● **TRY IT**:
Only what runs from the line with "(327, 422) = (276, 307): grey" to the final line of the records below should be given again, word for word.

● **DATA EXTRACT**:

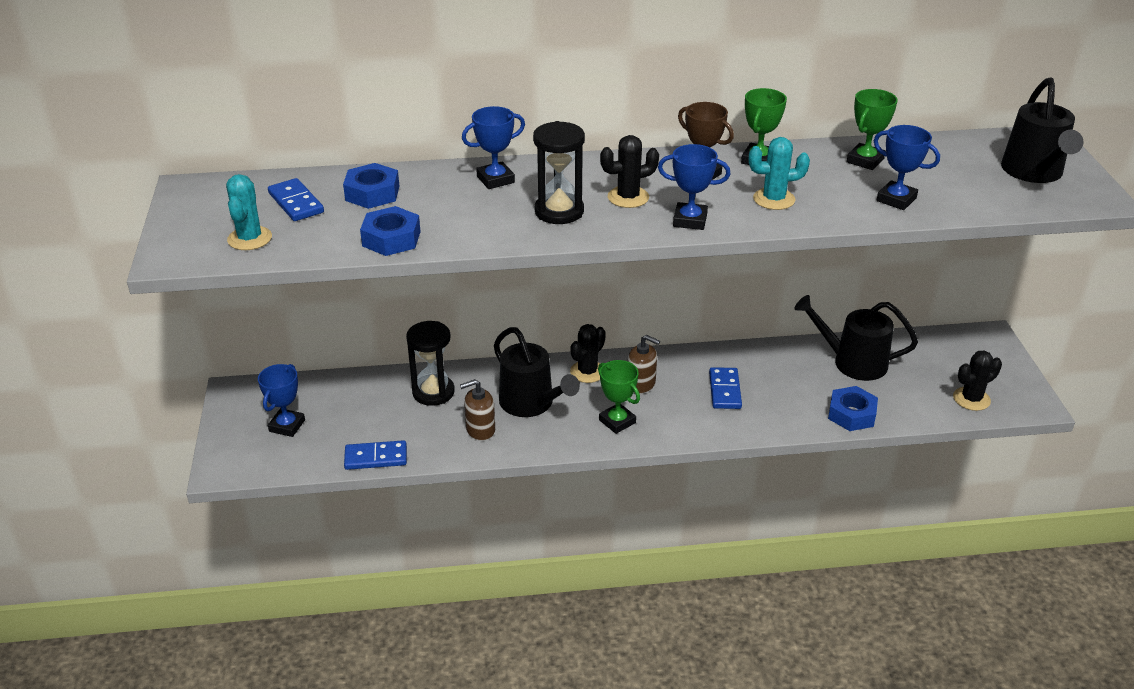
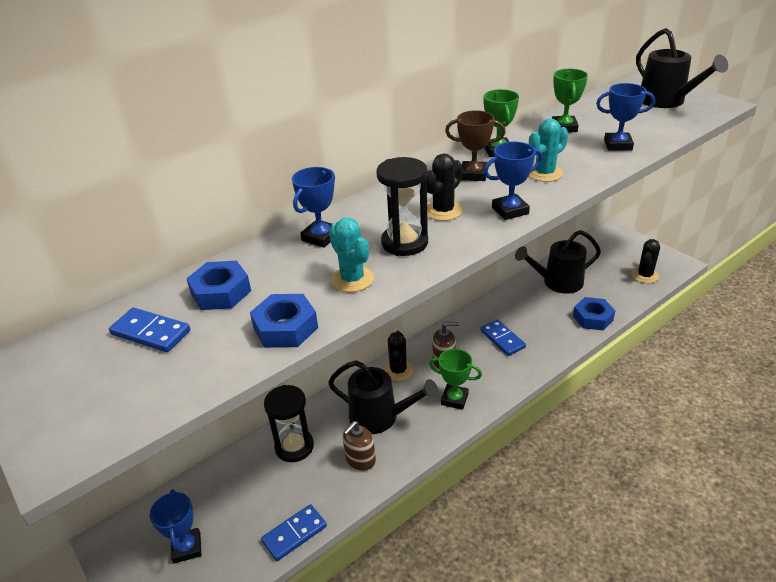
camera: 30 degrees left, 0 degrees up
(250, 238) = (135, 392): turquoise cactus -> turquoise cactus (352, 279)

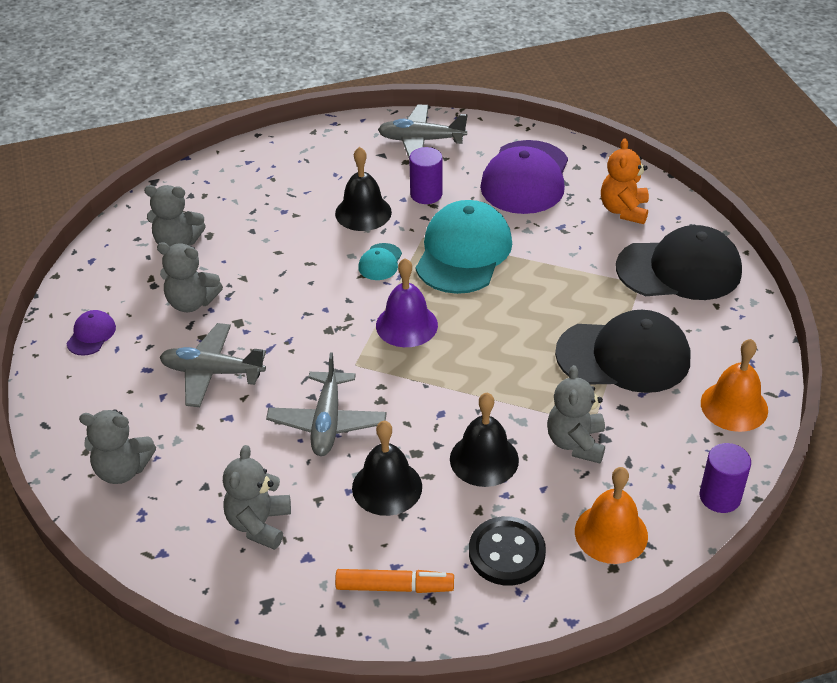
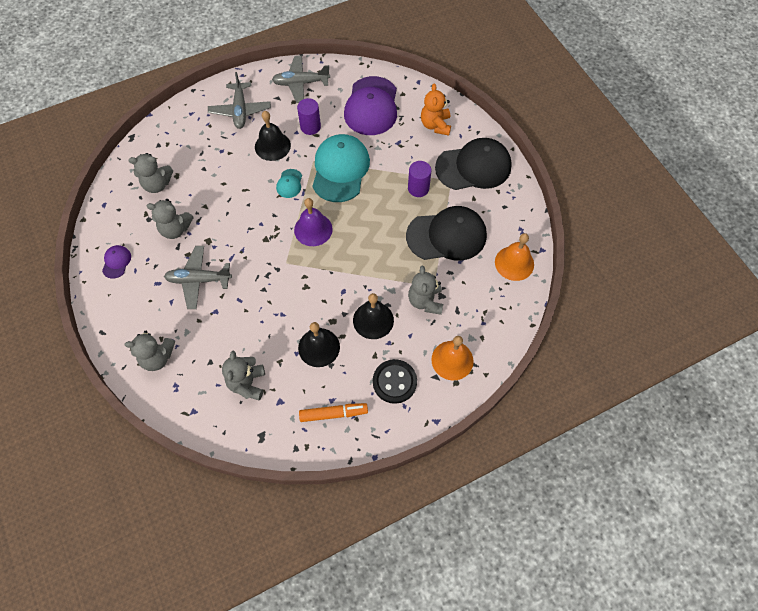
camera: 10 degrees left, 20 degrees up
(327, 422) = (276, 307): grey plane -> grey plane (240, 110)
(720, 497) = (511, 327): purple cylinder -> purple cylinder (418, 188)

● **ANSWER TO THIS TASK**:
(327, 422) = (276, 307): grey plane -> grey plane (240, 110)
(720, 497) = (511, 327): purple cylinder -> purple cylinder (418, 188)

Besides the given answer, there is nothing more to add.